Goal of the exercise: Leaving out all pictures, restate word for word the lines from the one with "U1 pin in-: 5V -> NET7" through the last line of the entries.

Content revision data
▶

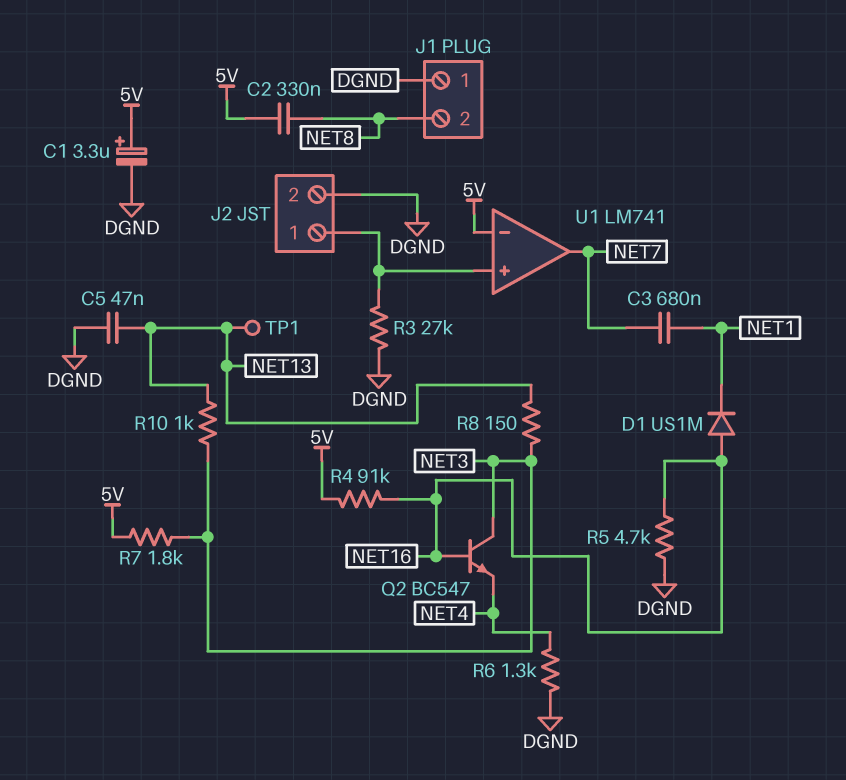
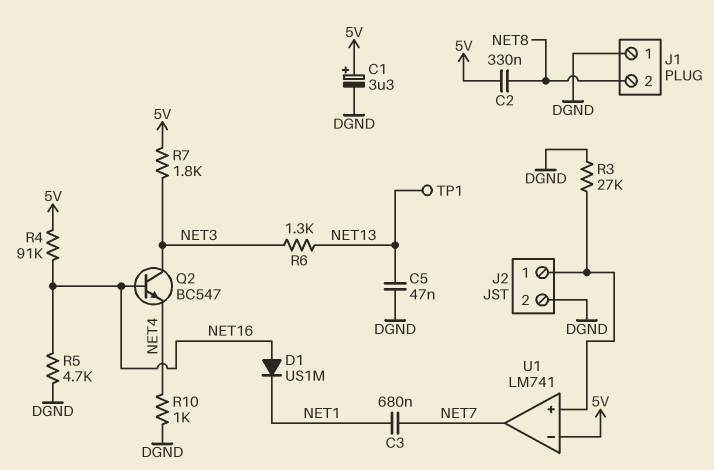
R6: 1.3k (DGND, NET4) -> 1.3k (NET3, NET13)
R8: 150 (NET3, NET13) -> none
R10: 1k (NET3, NET13) -> 1k (DGND, NET4)

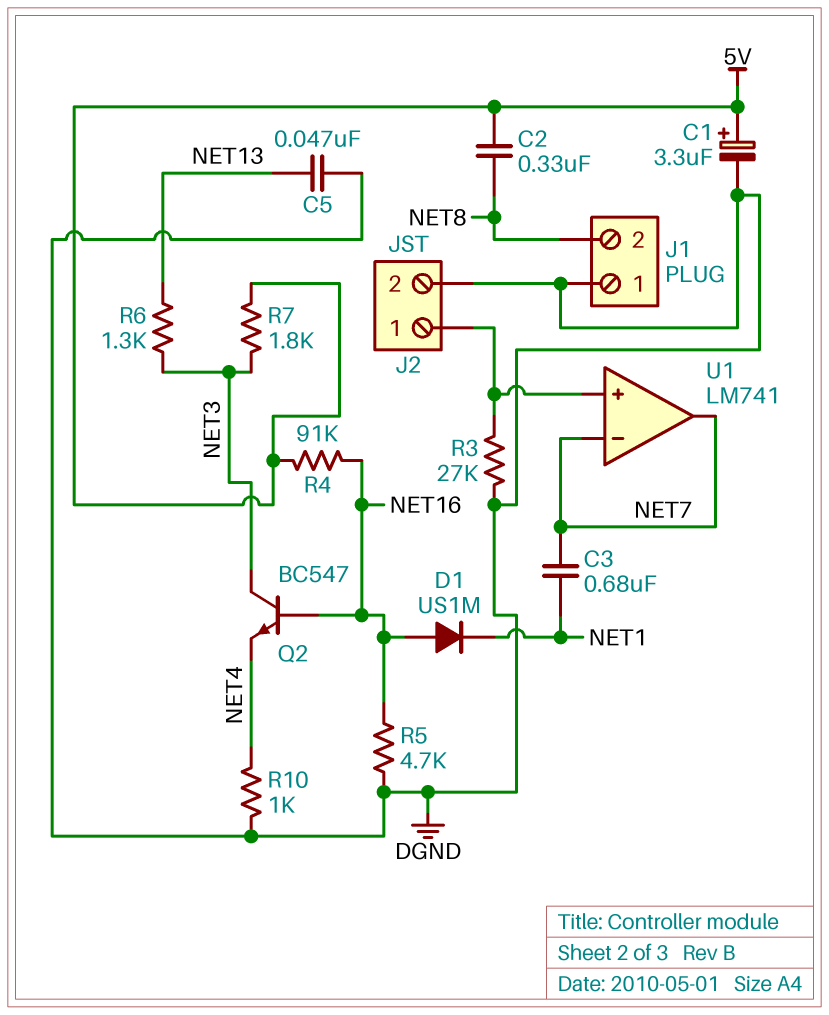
TP1: test point (NET13) -> none
U1 pin in-: 5V -> NET7

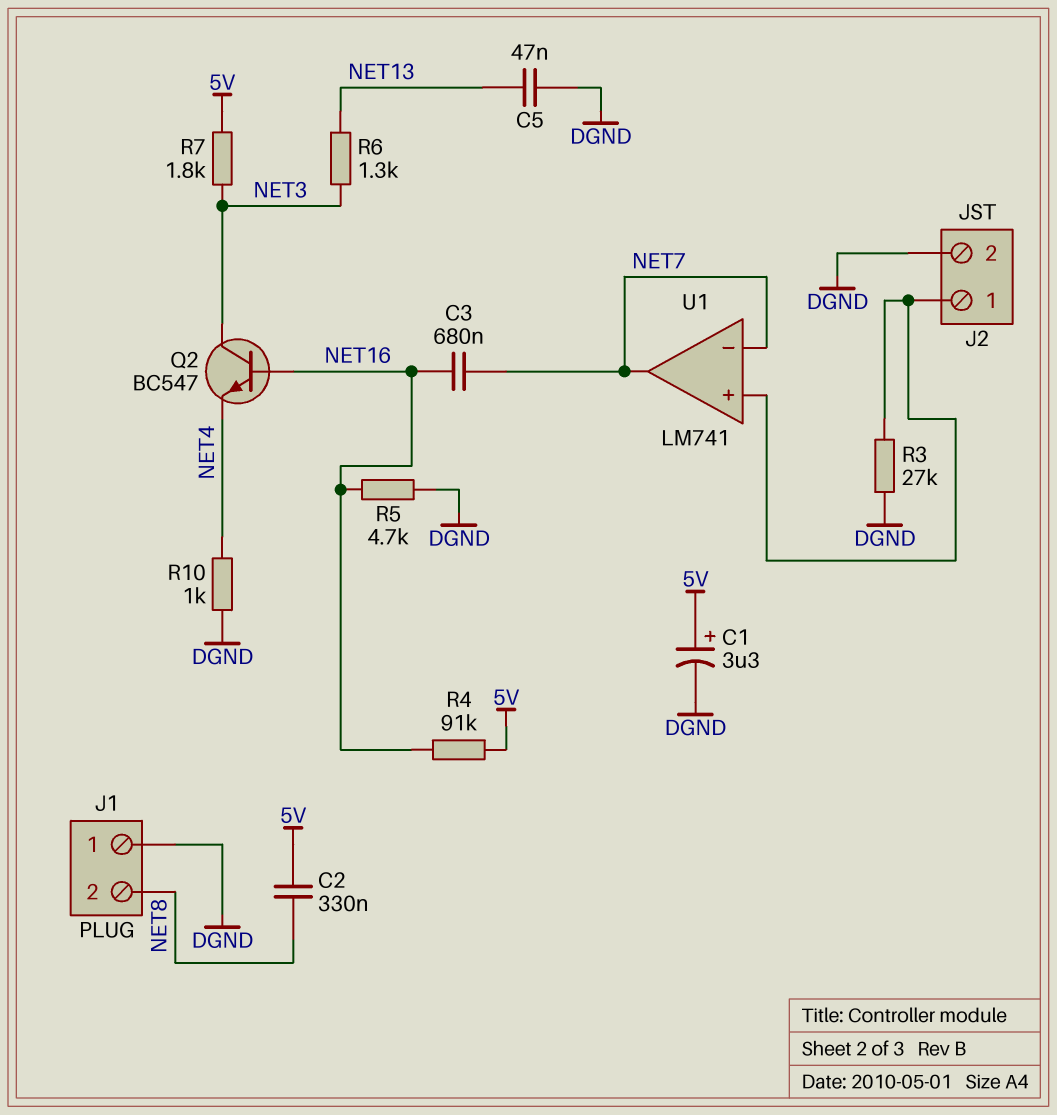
C3: 680nF (NET1, NET7) -> 680nF (NET7, NET16)
D1: diode US1M (A NET16, K NET1) -> none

◀

Solved problem:
U1 pin in-: 5V -> NET7

C3: 680nF (NET1, NET7) -> 680nF (NET7, NET16)
D1: diode US1M (A NET16, K NET1) -> none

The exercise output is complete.